(A run of records)
========================

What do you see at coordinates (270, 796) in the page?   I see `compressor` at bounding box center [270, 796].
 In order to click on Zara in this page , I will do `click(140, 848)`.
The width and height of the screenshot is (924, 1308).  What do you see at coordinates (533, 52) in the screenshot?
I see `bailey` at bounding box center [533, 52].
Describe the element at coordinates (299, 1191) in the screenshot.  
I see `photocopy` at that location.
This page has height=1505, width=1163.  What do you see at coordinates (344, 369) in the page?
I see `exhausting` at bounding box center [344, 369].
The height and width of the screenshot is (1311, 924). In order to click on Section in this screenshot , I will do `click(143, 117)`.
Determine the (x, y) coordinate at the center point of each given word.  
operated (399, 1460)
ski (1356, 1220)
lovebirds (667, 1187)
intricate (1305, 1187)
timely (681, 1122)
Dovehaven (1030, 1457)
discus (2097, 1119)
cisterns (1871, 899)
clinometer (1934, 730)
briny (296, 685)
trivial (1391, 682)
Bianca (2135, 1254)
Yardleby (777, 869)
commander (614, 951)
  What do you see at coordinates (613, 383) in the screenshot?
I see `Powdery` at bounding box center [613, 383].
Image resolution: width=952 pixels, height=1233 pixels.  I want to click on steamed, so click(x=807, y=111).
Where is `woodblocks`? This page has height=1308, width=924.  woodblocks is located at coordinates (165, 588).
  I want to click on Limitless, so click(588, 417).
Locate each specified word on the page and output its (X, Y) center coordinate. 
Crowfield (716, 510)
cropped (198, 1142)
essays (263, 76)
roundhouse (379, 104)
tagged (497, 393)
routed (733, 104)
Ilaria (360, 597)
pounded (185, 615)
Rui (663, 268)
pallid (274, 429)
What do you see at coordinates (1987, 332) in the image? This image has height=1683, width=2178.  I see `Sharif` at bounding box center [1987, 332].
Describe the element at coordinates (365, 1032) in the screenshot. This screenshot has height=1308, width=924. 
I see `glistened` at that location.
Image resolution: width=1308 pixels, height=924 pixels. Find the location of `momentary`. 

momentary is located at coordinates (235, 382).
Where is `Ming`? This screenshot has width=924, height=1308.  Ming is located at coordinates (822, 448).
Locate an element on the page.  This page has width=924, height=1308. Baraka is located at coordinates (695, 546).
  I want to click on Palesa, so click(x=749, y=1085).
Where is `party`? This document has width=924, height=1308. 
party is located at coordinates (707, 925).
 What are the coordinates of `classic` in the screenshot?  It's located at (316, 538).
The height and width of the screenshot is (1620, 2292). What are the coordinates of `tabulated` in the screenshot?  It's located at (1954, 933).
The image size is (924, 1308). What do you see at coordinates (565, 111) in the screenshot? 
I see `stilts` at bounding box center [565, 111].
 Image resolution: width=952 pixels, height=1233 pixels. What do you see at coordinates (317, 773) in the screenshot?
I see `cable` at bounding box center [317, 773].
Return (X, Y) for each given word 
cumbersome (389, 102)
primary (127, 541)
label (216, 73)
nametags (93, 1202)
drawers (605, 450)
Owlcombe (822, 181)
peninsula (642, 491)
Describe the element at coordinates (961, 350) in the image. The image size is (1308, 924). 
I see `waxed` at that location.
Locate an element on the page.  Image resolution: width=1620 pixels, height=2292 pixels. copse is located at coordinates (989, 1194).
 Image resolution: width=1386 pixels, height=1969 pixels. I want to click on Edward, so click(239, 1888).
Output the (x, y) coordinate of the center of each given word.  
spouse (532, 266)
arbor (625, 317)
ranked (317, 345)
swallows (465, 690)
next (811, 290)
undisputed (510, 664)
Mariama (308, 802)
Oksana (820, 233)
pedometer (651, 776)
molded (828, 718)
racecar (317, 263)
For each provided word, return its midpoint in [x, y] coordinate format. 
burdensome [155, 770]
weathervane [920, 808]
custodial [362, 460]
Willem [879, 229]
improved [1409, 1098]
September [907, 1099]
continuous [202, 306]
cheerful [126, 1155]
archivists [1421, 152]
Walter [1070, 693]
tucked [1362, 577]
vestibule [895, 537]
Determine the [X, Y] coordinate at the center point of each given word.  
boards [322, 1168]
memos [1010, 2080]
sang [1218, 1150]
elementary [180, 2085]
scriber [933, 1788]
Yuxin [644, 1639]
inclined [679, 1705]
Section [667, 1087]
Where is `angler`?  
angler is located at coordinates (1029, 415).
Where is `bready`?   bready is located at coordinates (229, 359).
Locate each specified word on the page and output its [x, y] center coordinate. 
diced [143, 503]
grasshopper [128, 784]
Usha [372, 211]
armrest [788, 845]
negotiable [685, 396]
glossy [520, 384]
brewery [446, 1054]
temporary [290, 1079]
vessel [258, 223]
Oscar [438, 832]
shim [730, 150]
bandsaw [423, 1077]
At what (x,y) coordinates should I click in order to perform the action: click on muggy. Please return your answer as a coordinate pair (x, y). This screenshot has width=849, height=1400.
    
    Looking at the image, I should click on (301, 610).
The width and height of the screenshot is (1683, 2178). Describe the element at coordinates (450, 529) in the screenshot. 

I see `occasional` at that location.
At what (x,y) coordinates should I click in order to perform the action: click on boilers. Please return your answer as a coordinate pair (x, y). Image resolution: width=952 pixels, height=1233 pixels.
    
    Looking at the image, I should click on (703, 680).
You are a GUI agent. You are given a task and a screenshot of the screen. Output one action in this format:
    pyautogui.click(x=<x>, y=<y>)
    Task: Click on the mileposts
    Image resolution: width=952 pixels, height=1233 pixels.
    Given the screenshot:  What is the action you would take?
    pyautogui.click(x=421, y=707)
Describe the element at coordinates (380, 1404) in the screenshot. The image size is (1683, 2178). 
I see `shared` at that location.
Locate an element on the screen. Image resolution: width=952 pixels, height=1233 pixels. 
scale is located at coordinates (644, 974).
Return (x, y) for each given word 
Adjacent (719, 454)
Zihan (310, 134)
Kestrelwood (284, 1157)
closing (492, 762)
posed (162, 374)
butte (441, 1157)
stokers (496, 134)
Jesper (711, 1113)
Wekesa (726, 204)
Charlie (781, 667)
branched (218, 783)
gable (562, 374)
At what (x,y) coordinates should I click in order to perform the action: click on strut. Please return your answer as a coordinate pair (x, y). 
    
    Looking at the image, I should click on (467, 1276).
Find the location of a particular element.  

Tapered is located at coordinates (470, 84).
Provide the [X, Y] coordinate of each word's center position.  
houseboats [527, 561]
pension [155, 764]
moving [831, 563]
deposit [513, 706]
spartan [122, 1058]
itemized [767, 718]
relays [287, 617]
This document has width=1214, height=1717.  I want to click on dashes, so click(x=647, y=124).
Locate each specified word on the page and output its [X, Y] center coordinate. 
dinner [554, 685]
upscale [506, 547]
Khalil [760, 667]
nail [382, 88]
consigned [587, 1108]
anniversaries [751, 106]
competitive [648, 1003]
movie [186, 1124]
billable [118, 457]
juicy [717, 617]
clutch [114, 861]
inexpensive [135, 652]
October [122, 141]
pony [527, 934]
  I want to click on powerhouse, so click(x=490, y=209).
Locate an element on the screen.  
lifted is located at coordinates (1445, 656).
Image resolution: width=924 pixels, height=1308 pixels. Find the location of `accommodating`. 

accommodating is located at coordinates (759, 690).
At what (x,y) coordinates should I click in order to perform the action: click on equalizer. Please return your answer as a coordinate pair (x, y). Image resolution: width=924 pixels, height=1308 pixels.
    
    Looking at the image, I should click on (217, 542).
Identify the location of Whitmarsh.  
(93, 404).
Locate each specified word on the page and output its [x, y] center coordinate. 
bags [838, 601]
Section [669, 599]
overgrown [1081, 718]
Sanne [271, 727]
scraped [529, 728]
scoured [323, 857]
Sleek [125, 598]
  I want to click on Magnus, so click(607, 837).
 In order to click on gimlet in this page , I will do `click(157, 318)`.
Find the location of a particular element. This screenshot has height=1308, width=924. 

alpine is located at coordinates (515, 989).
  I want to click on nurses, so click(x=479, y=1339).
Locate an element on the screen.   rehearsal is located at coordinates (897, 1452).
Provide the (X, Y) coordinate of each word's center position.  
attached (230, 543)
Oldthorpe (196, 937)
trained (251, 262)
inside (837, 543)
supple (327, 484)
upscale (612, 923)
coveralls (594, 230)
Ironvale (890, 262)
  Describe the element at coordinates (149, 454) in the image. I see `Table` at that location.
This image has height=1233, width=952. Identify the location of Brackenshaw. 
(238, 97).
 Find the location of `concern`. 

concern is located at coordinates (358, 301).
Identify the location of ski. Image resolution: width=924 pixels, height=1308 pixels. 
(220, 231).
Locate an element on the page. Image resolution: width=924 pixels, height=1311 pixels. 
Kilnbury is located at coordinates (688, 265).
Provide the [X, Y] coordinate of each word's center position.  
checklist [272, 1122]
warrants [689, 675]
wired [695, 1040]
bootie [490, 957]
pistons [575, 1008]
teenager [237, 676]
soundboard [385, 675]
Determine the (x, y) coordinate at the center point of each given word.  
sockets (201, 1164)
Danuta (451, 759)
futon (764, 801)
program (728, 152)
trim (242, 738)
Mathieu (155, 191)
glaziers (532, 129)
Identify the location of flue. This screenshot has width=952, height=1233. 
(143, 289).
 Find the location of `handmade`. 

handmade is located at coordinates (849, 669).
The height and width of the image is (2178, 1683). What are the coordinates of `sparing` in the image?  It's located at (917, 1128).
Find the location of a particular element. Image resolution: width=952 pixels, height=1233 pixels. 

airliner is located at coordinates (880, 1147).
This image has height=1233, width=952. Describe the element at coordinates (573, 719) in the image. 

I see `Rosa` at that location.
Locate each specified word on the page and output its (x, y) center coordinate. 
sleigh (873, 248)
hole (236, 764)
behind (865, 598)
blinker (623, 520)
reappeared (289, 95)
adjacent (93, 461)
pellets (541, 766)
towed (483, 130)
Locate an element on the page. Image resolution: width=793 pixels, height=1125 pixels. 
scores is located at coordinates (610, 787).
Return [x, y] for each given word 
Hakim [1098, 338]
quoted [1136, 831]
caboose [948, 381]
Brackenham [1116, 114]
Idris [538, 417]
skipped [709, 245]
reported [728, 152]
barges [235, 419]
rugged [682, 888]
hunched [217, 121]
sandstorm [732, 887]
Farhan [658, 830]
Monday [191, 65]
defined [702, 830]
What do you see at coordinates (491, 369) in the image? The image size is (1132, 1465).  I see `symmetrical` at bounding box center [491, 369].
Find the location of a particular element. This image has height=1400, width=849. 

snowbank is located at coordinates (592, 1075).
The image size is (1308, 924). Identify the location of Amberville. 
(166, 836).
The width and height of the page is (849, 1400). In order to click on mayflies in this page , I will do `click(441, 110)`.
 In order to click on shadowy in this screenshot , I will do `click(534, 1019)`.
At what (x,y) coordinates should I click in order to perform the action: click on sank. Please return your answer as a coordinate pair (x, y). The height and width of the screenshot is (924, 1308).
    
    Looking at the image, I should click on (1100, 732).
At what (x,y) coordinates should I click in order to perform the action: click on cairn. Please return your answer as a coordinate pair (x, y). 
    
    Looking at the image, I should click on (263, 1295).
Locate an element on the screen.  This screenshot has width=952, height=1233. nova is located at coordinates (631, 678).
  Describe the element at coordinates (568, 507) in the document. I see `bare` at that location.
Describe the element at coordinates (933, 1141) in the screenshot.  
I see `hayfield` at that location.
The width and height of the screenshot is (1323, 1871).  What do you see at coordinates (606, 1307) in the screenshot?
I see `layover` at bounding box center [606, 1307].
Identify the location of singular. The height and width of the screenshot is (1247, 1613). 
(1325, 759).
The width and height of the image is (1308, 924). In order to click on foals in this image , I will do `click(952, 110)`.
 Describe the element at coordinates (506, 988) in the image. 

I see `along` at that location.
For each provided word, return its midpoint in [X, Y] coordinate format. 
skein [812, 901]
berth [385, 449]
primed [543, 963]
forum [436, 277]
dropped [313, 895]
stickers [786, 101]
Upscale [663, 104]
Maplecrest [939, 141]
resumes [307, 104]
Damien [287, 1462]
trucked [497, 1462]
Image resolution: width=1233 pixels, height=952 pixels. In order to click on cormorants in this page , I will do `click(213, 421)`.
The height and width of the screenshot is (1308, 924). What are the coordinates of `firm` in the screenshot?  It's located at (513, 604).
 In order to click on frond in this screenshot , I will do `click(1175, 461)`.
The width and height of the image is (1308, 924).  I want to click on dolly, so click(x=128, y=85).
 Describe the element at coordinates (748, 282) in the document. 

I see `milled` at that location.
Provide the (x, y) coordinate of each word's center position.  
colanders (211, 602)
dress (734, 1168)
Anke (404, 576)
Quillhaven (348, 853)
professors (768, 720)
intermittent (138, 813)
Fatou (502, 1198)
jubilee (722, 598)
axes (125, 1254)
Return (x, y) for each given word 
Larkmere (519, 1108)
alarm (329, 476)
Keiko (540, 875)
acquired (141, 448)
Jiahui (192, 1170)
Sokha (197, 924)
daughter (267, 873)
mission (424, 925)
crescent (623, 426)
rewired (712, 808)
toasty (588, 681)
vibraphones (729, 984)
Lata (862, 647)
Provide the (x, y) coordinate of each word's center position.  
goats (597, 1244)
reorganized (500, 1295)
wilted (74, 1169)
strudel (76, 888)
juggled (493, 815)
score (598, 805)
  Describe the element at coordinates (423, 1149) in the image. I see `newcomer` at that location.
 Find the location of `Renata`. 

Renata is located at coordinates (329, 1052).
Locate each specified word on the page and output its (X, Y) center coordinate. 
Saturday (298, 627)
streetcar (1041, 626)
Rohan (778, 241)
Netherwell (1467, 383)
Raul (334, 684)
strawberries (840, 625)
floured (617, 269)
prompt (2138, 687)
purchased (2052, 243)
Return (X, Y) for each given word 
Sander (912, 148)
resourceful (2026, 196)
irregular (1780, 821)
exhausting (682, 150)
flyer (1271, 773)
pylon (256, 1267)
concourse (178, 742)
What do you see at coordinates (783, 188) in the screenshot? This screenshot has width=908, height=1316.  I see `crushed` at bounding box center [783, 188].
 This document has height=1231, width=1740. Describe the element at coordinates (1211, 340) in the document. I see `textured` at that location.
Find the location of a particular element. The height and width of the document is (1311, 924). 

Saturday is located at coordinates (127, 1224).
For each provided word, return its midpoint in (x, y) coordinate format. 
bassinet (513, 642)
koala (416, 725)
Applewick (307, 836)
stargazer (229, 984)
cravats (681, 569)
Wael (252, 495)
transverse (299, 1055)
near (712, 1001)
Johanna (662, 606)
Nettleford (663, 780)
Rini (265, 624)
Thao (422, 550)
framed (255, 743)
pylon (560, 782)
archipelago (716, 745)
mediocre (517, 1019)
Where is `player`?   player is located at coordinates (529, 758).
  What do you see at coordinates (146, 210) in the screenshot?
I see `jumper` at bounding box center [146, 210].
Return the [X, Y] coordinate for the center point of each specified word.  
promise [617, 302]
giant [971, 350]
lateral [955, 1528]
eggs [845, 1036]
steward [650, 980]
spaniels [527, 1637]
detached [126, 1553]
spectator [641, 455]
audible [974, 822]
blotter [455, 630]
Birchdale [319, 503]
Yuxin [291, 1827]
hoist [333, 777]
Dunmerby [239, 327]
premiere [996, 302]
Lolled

========================

:: Task directions ::
From the records above, pull out every line that contains the string "momentary" and copy each one unchanged.

:: Output for this exercise ::
Image resolution: width=1308 pixels, height=924 pixels. Find the location of `momentary`. 
momentary is located at coordinates (235, 382).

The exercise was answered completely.